About this exercise
Wherever "star" appears in a line of the records below, count that line, and report only the number.

Data
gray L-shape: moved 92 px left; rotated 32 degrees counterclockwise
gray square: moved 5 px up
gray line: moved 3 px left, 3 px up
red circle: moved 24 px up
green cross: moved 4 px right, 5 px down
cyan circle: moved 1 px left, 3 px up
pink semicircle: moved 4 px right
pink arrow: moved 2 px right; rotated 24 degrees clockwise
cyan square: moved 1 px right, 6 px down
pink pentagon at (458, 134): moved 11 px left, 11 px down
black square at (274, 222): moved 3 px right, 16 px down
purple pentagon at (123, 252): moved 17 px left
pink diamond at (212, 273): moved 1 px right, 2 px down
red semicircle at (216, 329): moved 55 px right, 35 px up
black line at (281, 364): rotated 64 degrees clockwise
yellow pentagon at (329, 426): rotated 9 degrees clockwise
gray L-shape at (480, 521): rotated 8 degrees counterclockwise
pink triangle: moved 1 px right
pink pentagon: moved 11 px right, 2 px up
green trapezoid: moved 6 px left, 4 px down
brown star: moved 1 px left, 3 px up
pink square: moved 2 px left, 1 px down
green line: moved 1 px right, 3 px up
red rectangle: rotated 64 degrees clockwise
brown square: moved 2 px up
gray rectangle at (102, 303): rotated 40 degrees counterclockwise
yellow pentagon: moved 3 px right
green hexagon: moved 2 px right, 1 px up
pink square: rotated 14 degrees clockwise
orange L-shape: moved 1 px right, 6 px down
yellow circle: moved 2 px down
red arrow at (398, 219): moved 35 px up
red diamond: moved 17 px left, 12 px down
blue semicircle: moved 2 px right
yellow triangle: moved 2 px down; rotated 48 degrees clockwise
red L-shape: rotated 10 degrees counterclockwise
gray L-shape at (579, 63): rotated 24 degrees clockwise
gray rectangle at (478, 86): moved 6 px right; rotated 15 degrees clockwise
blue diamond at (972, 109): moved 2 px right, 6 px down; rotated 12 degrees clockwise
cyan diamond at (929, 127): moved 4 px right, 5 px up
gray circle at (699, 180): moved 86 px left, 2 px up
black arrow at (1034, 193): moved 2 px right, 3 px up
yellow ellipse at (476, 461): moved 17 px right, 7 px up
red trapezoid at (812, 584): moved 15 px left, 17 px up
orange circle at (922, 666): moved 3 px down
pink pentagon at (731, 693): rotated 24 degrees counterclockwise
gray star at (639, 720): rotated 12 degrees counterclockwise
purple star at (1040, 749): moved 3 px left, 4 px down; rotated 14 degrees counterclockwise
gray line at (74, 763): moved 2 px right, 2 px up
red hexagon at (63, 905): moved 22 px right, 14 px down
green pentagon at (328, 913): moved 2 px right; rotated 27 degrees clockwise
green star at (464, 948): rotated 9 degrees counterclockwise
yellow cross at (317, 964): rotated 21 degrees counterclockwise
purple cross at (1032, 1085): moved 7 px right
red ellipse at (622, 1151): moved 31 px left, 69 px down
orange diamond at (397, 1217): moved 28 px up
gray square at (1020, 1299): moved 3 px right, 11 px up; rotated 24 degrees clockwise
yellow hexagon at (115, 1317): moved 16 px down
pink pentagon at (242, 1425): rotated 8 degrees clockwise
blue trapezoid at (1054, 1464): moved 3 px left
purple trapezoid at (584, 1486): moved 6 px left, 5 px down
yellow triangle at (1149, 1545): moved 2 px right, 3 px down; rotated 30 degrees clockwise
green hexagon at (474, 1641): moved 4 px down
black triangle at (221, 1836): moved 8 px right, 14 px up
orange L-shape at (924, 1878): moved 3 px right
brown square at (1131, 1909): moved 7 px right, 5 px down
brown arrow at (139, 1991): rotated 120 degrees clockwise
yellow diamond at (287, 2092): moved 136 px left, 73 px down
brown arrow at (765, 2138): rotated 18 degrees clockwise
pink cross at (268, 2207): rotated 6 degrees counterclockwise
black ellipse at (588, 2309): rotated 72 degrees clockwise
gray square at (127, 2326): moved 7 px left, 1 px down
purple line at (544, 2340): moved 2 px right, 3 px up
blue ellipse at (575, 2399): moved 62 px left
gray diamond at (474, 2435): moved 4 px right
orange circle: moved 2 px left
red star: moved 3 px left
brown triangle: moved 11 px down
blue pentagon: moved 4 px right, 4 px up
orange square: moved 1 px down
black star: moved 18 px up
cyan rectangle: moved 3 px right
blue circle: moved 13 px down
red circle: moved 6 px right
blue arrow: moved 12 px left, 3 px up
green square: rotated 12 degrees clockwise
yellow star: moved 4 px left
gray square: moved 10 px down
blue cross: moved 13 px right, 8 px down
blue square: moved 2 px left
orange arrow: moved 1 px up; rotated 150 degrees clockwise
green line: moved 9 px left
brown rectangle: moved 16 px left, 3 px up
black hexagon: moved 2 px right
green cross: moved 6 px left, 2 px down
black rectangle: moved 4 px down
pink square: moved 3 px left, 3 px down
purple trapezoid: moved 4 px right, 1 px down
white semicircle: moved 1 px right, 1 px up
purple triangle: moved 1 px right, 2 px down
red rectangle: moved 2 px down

The answer
7